> _Problem_:
Find each line in the data below that contains the string "clef" and copy it out. Case matters.

> _Listing_:
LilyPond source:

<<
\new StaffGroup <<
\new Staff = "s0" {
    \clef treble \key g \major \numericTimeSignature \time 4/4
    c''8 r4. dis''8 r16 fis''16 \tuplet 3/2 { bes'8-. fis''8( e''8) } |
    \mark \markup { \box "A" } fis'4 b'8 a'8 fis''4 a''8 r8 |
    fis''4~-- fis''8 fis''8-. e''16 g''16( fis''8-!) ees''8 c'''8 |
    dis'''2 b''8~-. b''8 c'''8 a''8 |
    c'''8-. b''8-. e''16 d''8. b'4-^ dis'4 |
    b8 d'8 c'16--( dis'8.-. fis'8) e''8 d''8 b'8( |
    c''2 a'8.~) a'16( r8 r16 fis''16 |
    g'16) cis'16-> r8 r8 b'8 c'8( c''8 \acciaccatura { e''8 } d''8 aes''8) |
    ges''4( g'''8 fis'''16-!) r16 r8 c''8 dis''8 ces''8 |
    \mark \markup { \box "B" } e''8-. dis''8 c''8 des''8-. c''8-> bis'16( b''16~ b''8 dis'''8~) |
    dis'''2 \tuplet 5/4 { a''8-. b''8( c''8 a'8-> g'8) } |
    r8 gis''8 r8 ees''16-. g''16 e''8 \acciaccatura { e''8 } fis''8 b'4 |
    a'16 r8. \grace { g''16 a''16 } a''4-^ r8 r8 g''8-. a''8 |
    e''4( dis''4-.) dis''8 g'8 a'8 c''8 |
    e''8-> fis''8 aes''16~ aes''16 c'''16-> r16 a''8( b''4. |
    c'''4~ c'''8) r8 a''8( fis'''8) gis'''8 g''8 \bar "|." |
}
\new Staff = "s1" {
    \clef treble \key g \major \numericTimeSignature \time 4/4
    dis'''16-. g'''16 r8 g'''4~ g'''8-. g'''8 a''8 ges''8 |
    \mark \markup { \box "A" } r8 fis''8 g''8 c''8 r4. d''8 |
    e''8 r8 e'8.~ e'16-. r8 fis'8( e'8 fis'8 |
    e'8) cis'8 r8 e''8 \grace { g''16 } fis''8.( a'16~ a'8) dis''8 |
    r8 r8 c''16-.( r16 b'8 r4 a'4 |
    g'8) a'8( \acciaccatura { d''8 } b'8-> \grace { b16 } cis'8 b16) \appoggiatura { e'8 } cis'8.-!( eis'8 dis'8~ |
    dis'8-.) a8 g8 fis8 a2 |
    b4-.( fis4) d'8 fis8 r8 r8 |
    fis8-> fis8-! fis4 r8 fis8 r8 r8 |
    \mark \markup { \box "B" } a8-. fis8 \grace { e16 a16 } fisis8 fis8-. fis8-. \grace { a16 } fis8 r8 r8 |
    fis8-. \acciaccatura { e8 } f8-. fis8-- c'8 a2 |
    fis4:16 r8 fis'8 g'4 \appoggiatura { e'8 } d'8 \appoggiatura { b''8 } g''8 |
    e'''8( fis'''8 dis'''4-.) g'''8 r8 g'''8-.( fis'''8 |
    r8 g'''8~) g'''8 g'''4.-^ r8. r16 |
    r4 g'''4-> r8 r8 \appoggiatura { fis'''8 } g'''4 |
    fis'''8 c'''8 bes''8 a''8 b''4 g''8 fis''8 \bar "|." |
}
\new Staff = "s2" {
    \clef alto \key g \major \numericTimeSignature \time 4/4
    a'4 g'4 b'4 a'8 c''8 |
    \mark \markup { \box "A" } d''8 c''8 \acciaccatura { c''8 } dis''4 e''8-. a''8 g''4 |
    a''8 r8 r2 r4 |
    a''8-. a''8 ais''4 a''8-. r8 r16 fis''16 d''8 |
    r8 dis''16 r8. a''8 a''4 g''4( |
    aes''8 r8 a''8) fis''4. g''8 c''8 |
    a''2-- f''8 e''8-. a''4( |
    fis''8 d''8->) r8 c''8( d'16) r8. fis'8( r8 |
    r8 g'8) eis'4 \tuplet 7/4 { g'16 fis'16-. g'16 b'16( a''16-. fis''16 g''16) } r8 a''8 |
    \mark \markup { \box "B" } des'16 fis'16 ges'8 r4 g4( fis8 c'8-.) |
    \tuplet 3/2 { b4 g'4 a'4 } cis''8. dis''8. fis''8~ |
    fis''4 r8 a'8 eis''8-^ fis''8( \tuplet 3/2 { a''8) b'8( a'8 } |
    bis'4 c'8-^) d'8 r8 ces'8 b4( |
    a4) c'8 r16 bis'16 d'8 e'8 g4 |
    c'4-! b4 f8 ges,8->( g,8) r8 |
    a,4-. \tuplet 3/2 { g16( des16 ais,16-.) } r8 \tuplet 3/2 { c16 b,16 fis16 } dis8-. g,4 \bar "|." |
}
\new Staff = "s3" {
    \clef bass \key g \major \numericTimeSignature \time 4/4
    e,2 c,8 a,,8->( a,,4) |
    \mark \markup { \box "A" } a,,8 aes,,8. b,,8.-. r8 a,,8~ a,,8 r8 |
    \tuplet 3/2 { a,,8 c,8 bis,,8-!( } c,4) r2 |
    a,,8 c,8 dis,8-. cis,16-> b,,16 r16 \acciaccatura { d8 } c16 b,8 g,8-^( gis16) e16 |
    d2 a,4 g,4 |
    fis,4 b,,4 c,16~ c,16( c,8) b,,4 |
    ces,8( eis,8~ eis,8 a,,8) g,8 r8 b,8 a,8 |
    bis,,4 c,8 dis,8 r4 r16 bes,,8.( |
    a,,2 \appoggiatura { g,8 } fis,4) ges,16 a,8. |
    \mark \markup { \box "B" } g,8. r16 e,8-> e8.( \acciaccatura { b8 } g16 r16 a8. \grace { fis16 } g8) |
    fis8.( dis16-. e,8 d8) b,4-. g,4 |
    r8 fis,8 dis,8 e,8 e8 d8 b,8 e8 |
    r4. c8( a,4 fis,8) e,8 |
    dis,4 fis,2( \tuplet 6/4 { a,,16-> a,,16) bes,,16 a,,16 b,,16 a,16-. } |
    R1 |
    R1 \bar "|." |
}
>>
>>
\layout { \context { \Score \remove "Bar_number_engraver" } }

> _Exercise solution_:
    \clef treble \key g \major \numericTimeSignature \time 4/4
    \clef treble \key g \major \numericTimeSignature \time 4/4
    \clef alto \key g \major \numericTimeSignature \time 4/4
    \clef bass \key g \major \numericTimeSignature \time 4/4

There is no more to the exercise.